[Data excerpts]

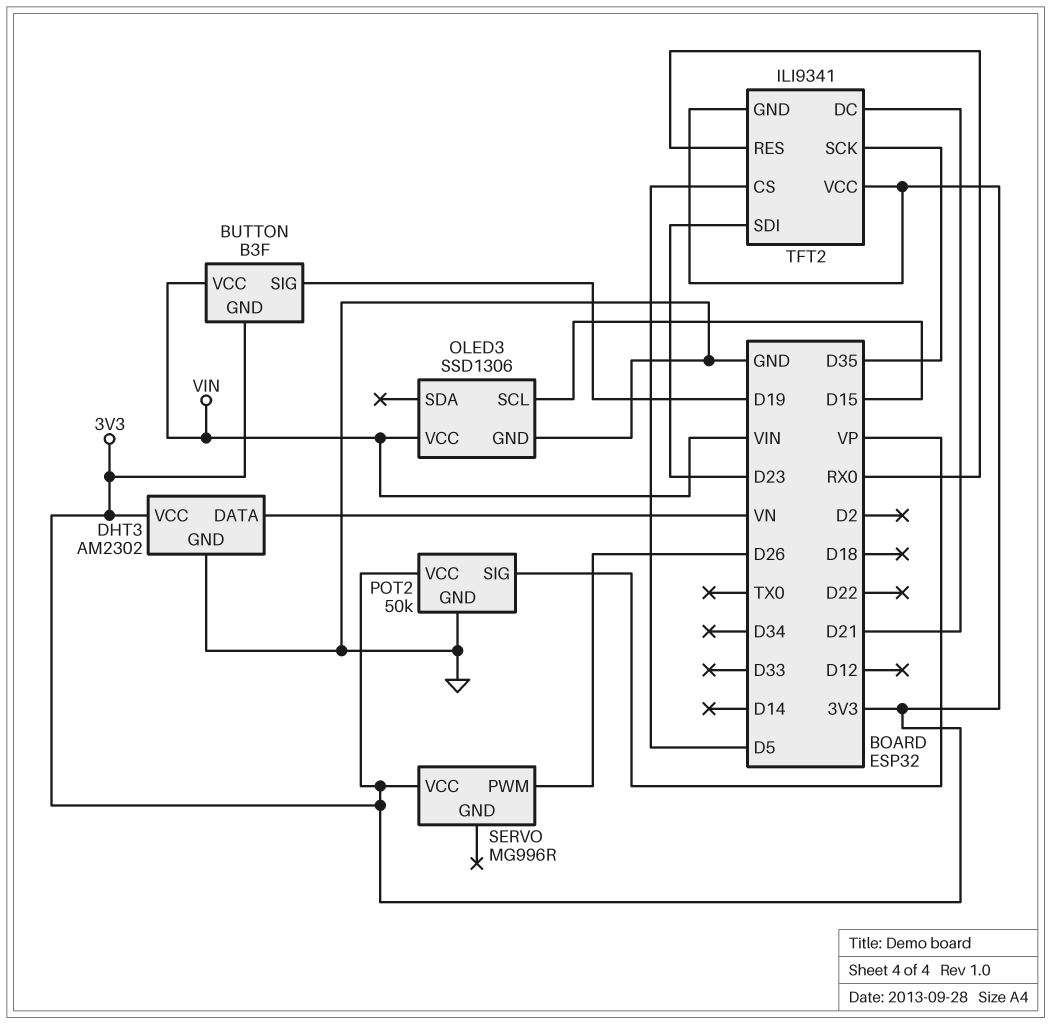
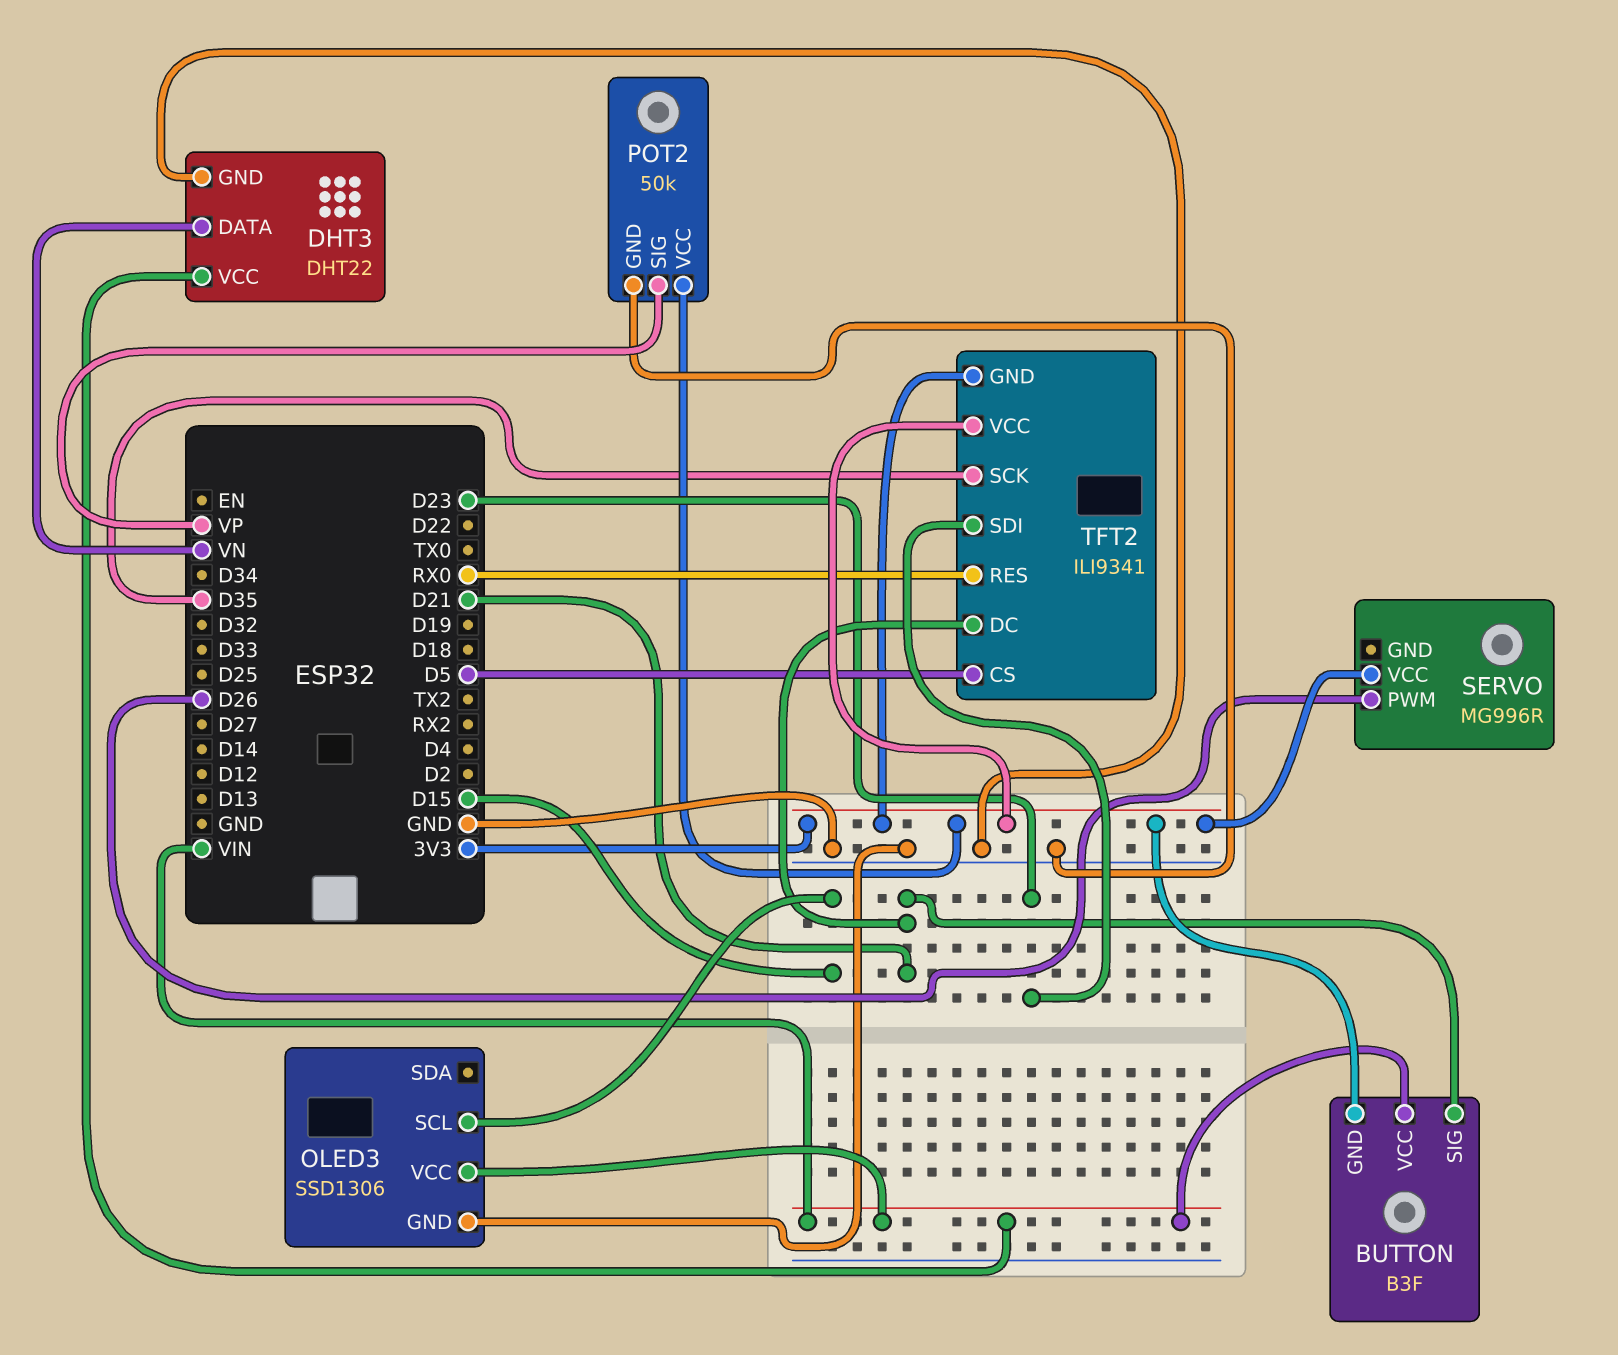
BUTTON pin SIG: D19 -> D21
DHT3: AM2302 -> DHT22
DHT3 pin VCC: 3V3 -> VIN

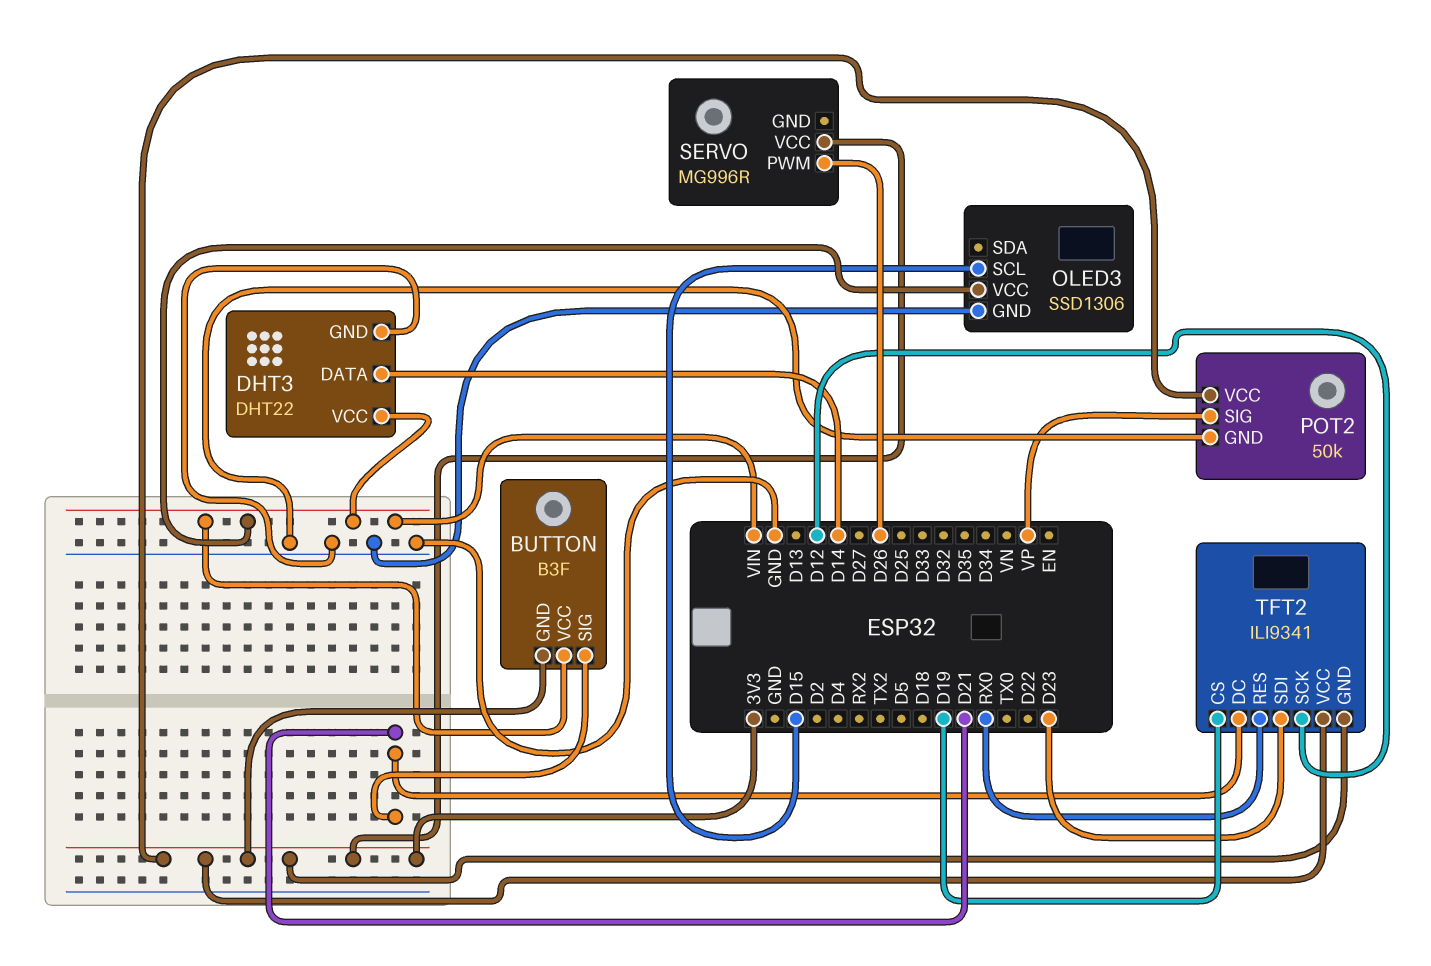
DHT3 pin DATA: VN -> D14
TFT2 pin CS: D5 -> D19
TFT2 pin SCK: D35 -> D12

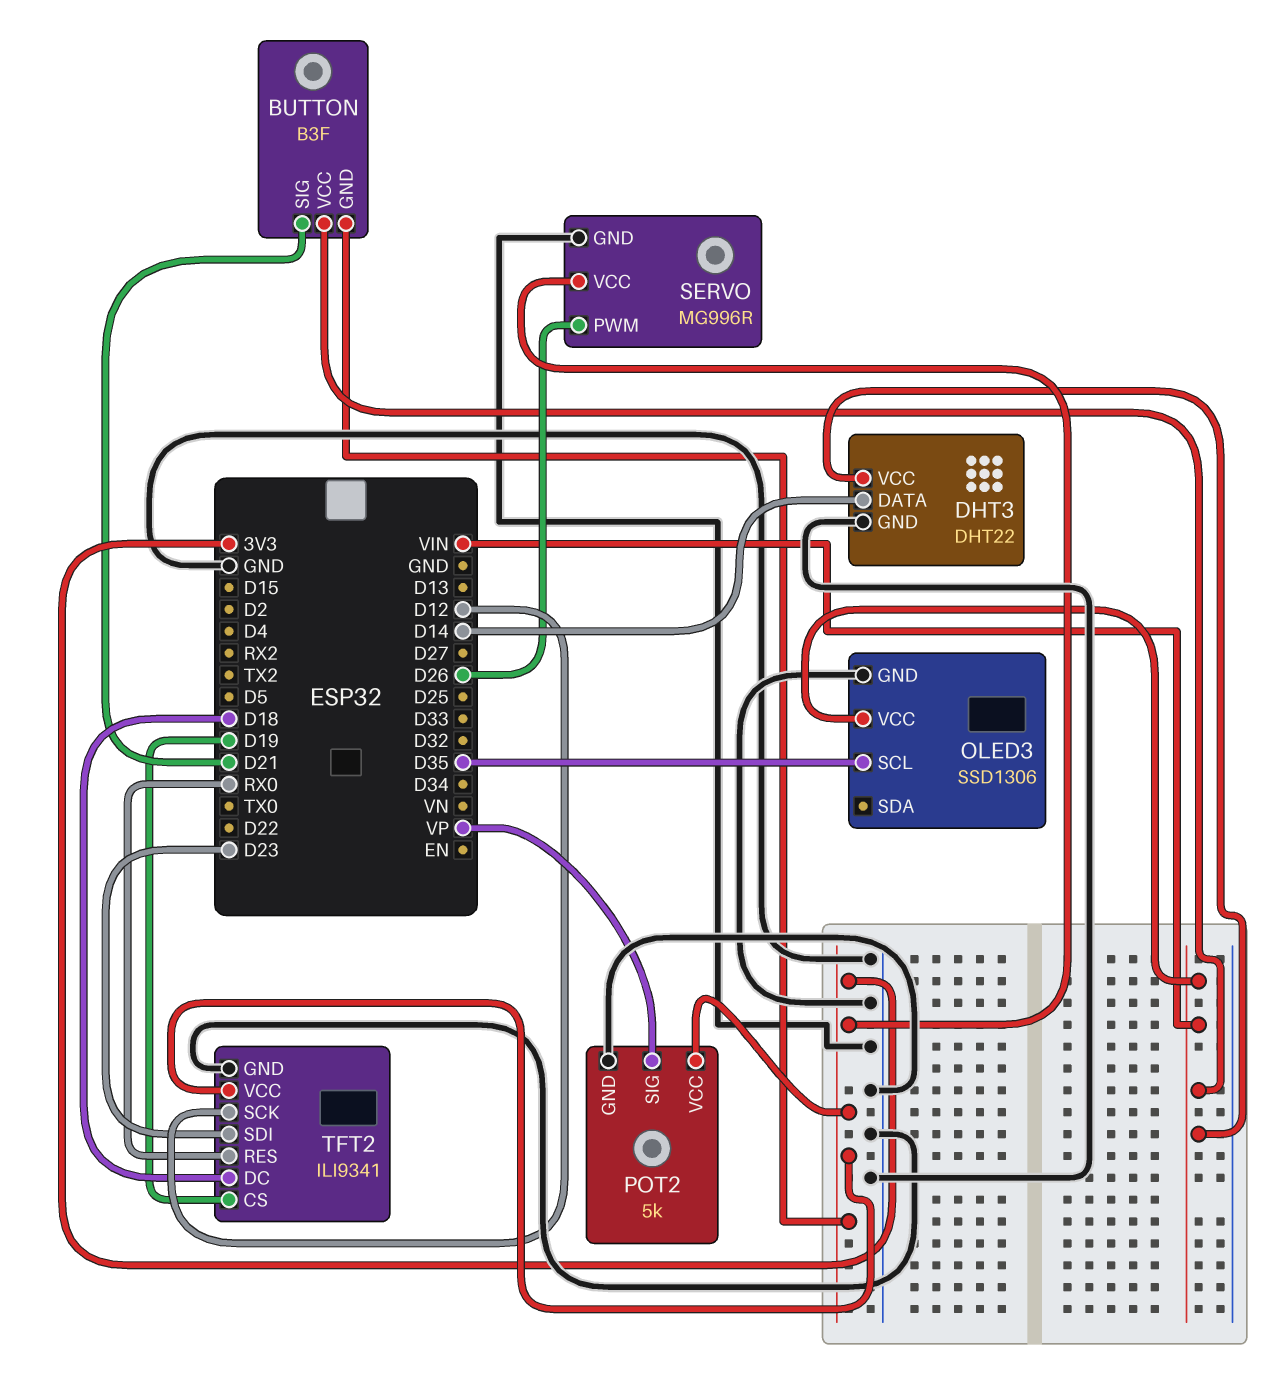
OLED3 pin SCL: D15 -> D35
POT2: 50k -> 5k
SERVO pin GND: none -> GND
TFT2 pin DC: D21 -> D18
TFT2 pin GND: 3V3 -> GND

[/Data excerpts]

Without the pictures, write out the whole listing exactly as it appears.

BUTTON pin SIG: D19 -> D21
DHT3: AM2302 -> DHT22
DHT3 pin VCC: 3V3 -> VIN

DHT3 pin DATA: VN -> D14
TFT2 pin CS: D5 -> D19
TFT2 pin SCK: D35 -> D12

OLED3 pin SCL: D15 -> D35
POT2: 50k -> 5k
SERVO pin GND: none -> GND
TFT2 pin DC: D21 -> D18
TFT2 pin GND: 3V3 -> GND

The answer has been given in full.